Task directions:
Give the number of lines in the listing that contain the word "orange", and nothing besides.

★ ★ ★

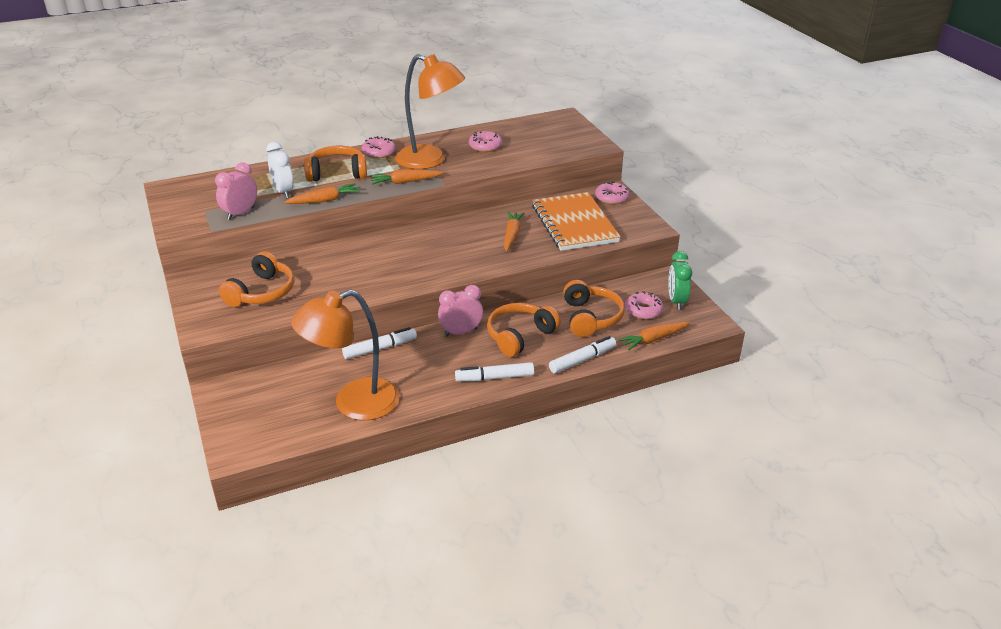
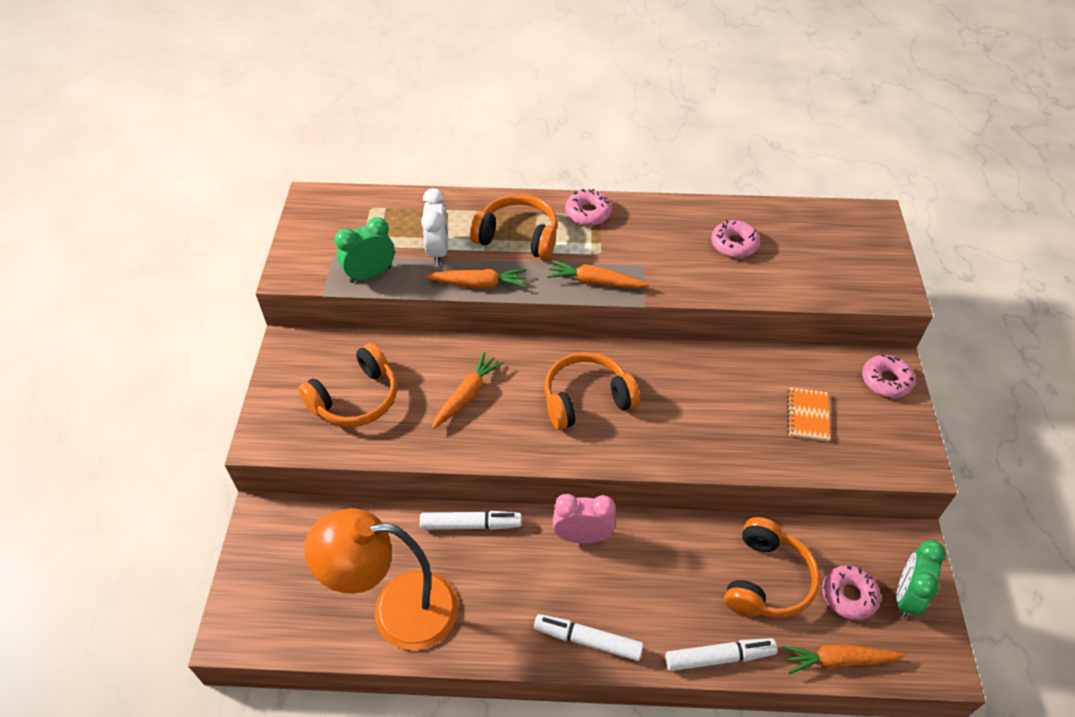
camera: 25 degrees right, 15 degrees up
(240, 213) = (370, 274): pink clock -> green clock
(430, 160) = (648, 249): orange lamp -> none
(512, 235) = (710, 407): orange carrot -> orange carrot (467, 395)
(520, 336) = (655, 575): orange headphones -> orange headphones (586, 399)
(574, 224) = (807, 415): orange notebook -> orange notebook, size x0.44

★ ★ ★

Expected answer:
4